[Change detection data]
□ □ □ □ □
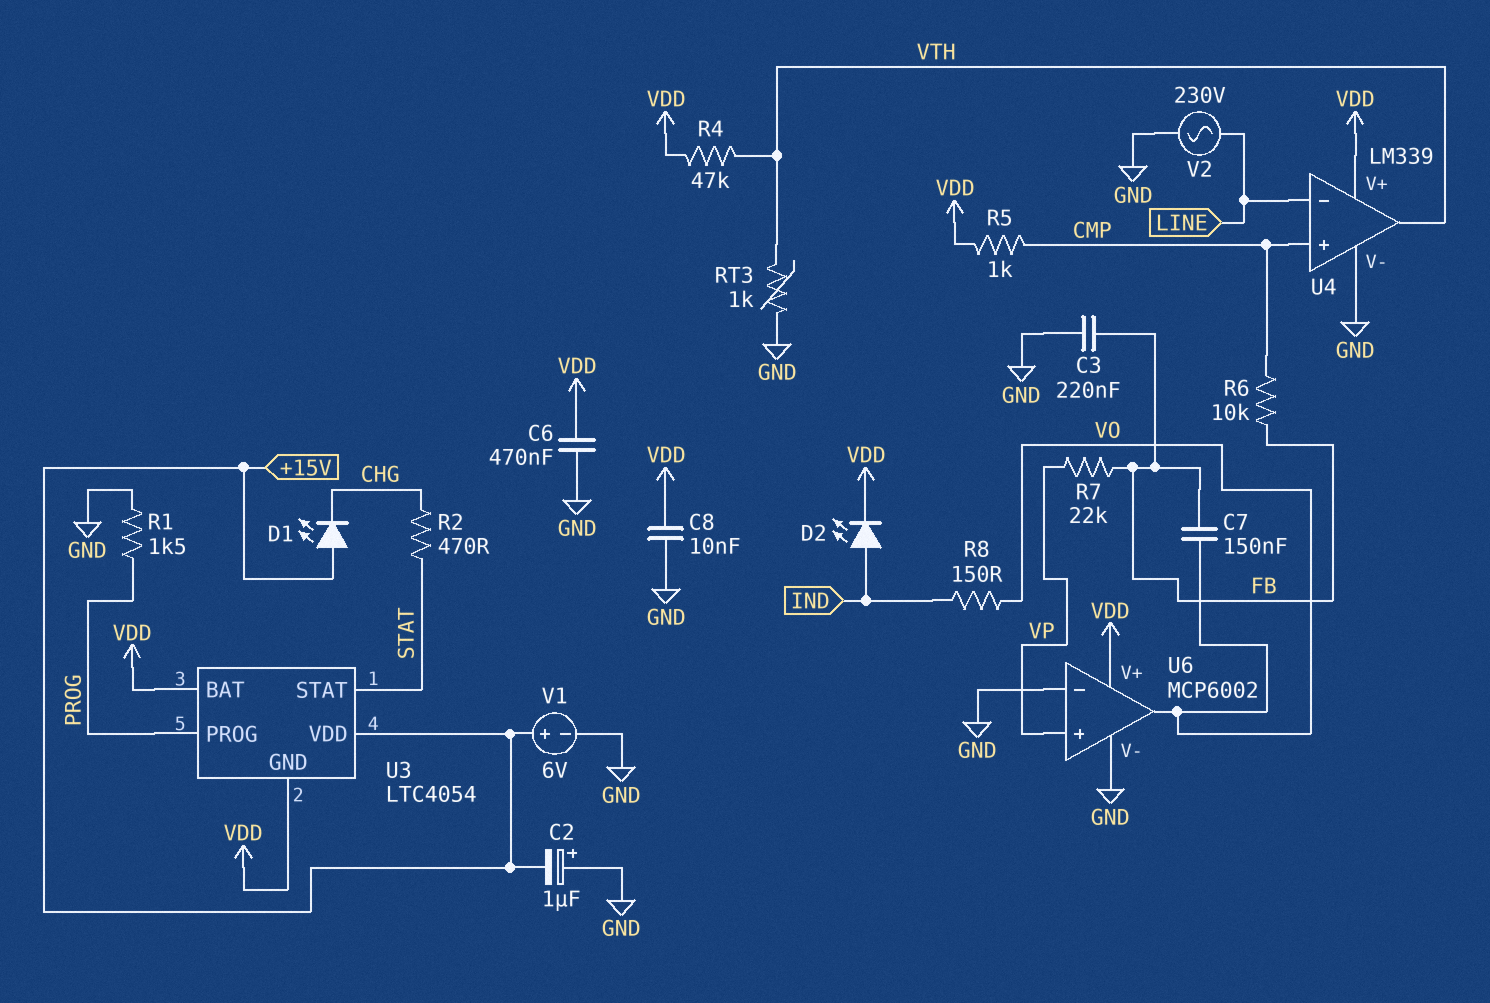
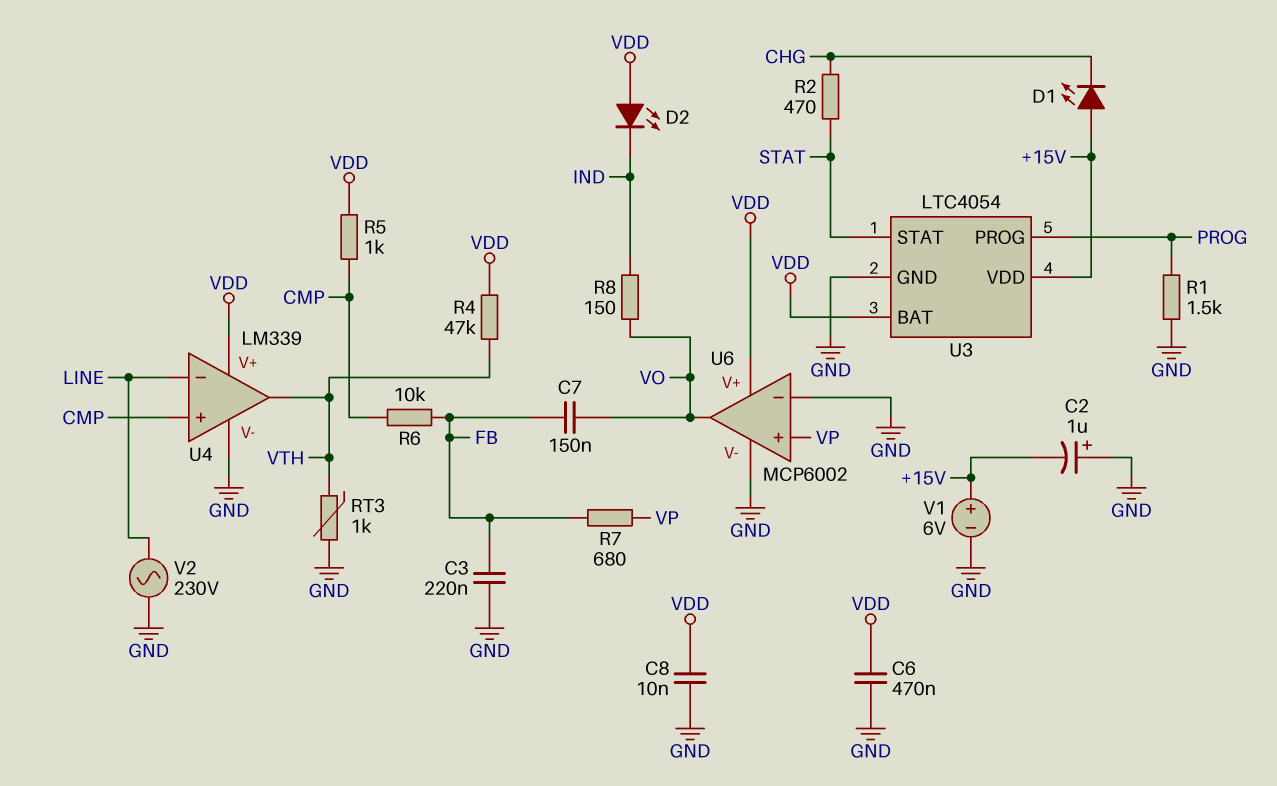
D2: LED (A IND, K VDD) -> LED (A VDD, K IND)
R7: 22k (FB, VP) -> 680 (FB, VP)
U3 pin GND: VDD -> GND

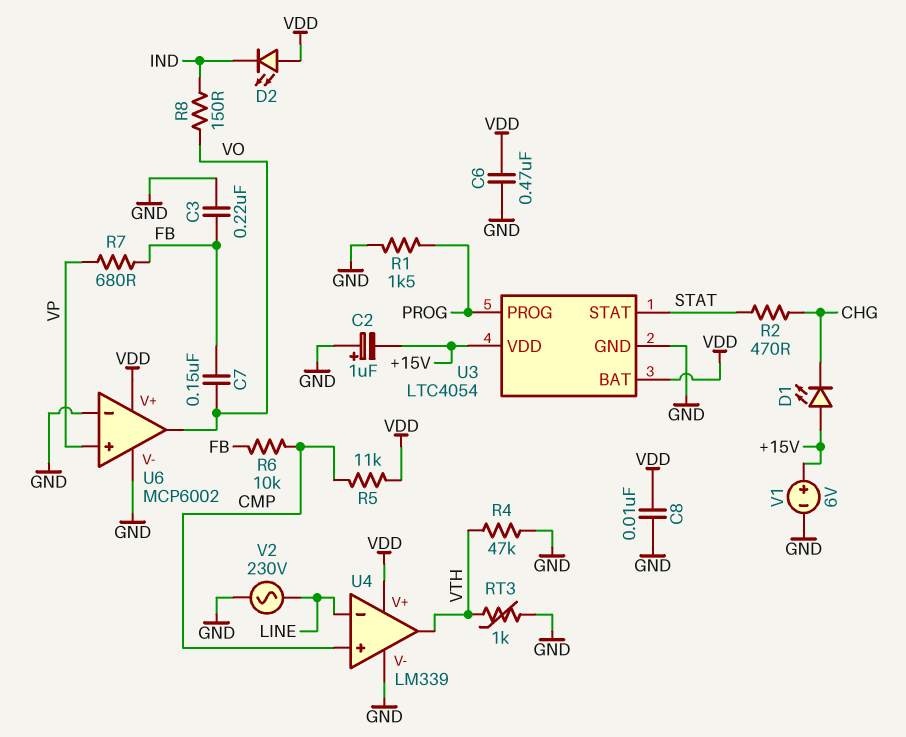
R4: 47k (VDD, VTH) -> 47k (GND, VTH)
R5: 1k (CMP, VDD) -> 11k (CMP, VDD)

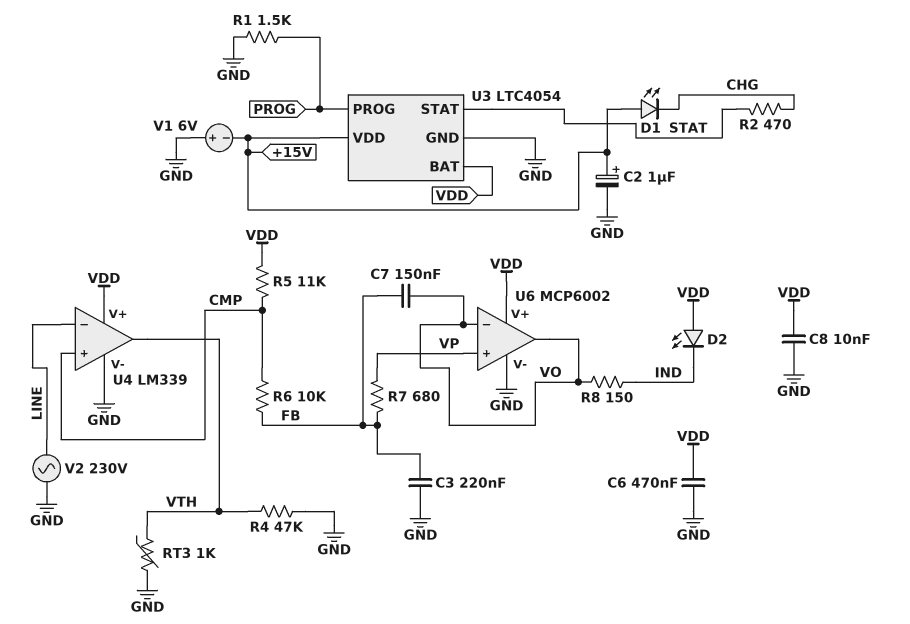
C2: 1uF (plus GND, minus +15V) -> 1uF (plus +15V, minus GND)
U6 pin in-: GND -> VO
V1: 6V (plus +15V, minus GND) -> 6V (plus GND, minus +15V)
□ □ □ □ □
EXERCISE: Output the lines above verbatim, images excluded.

OUTPUT BELOW:
D2: LED (A IND, K VDD) -> LED (A VDD, K IND)
R7: 22k (FB, VP) -> 680 (FB, VP)
U3 pin GND: VDD -> GND

R4: 47k (VDD, VTH) -> 47k (GND, VTH)
R5: 1k (CMP, VDD) -> 11k (CMP, VDD)

C2: 1uF (plus GND, minus +15V) -> 1uF (plus +15V, minus GND)
U6 pin in-: GND -> VO
V1: 6V (plus +15V, minus GND) -> 6V (plus GND, minus +15V)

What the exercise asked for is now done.